About this task
Your copy of the entries must be exact, and it must not include the pictures.
··········
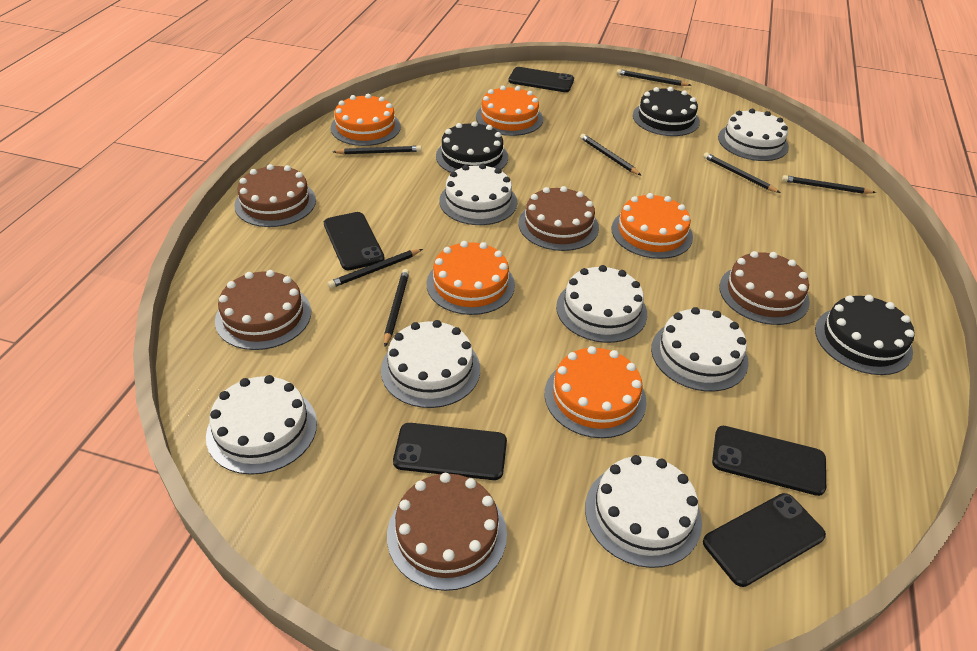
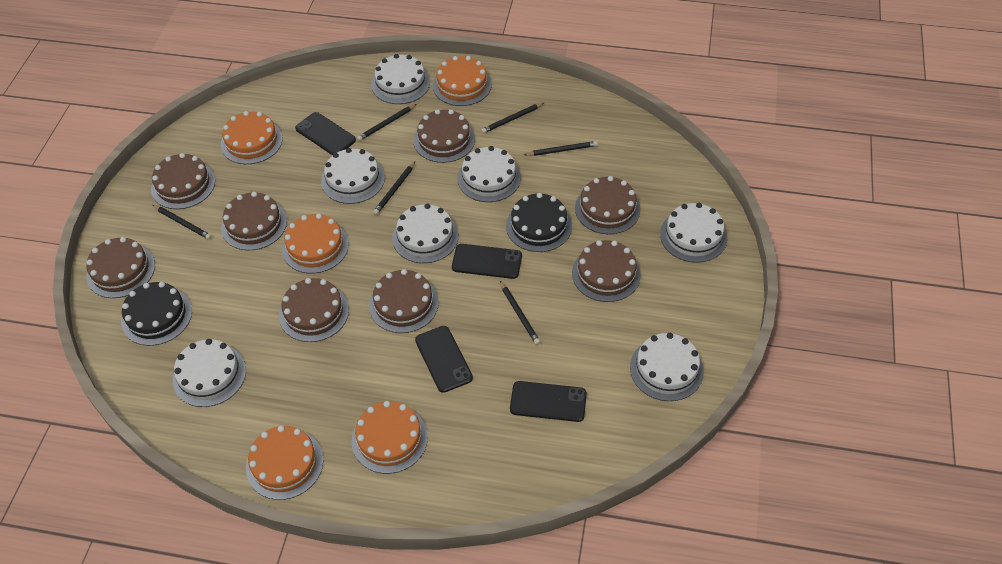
black cake: 3 -> 2
black pencil: 7 -> 6
black phone: 5 -> 4
brown cake: 5 -> 8

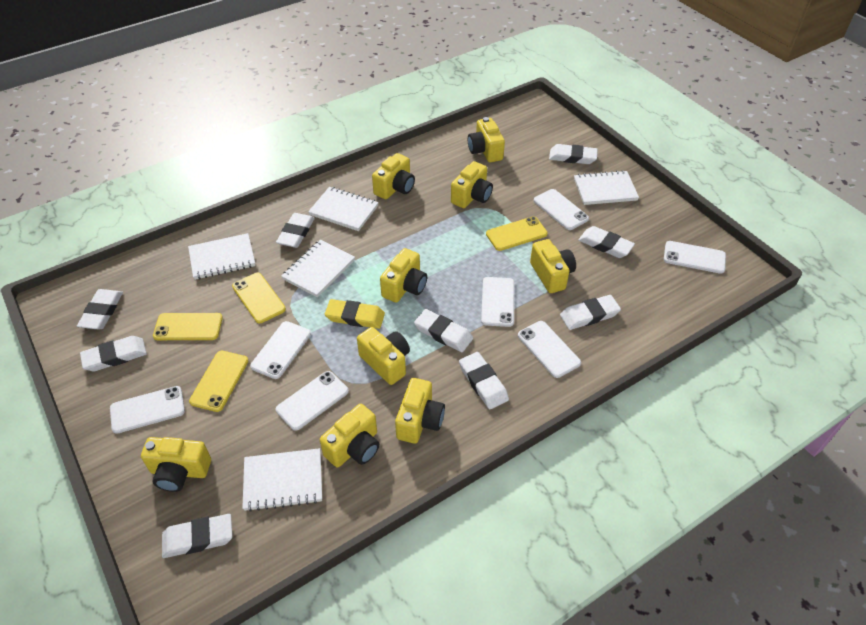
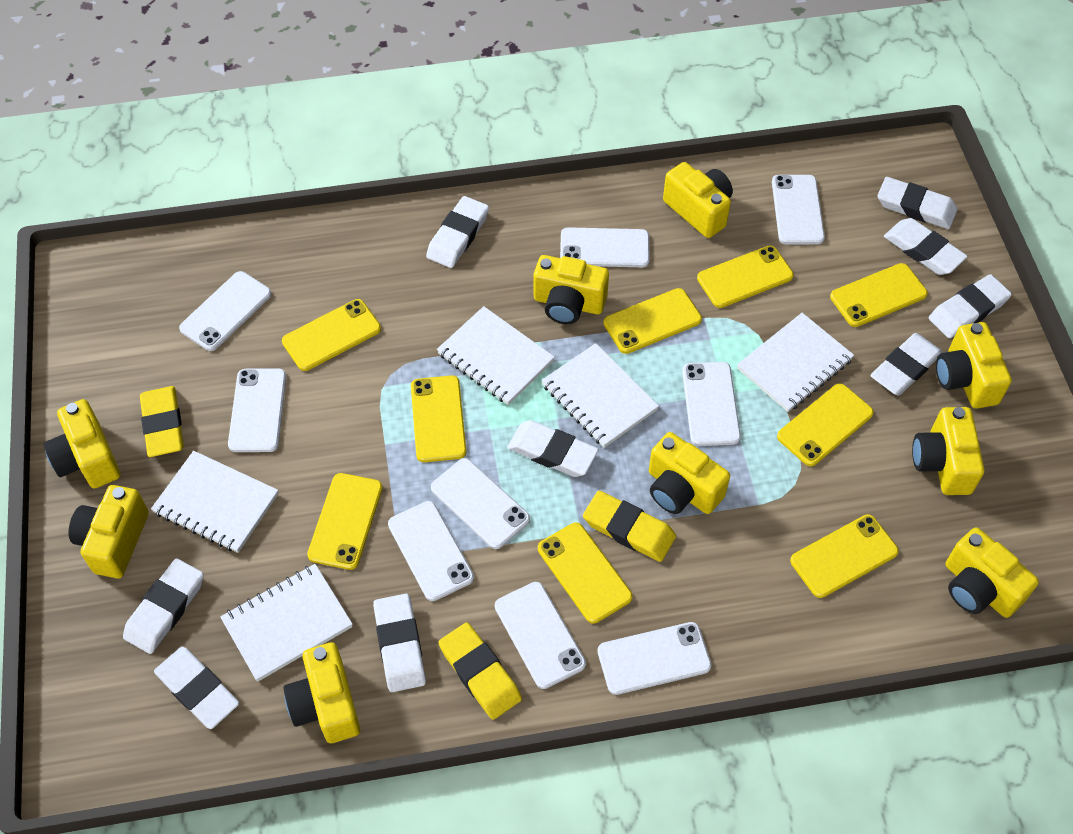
white phone: 7 -> 9
yellow eraser: 1 -> 3
yellow phone: 4 -> 9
··········
Result for this task
black cake: 3 -> 2
black pencil: 7 -> 6
black phone: 5 -> 4
brown cake: 5 -> 8

white phone: 7 -> 9
yellow eraser: 1 -> 3
yellow phone: 4 -> 9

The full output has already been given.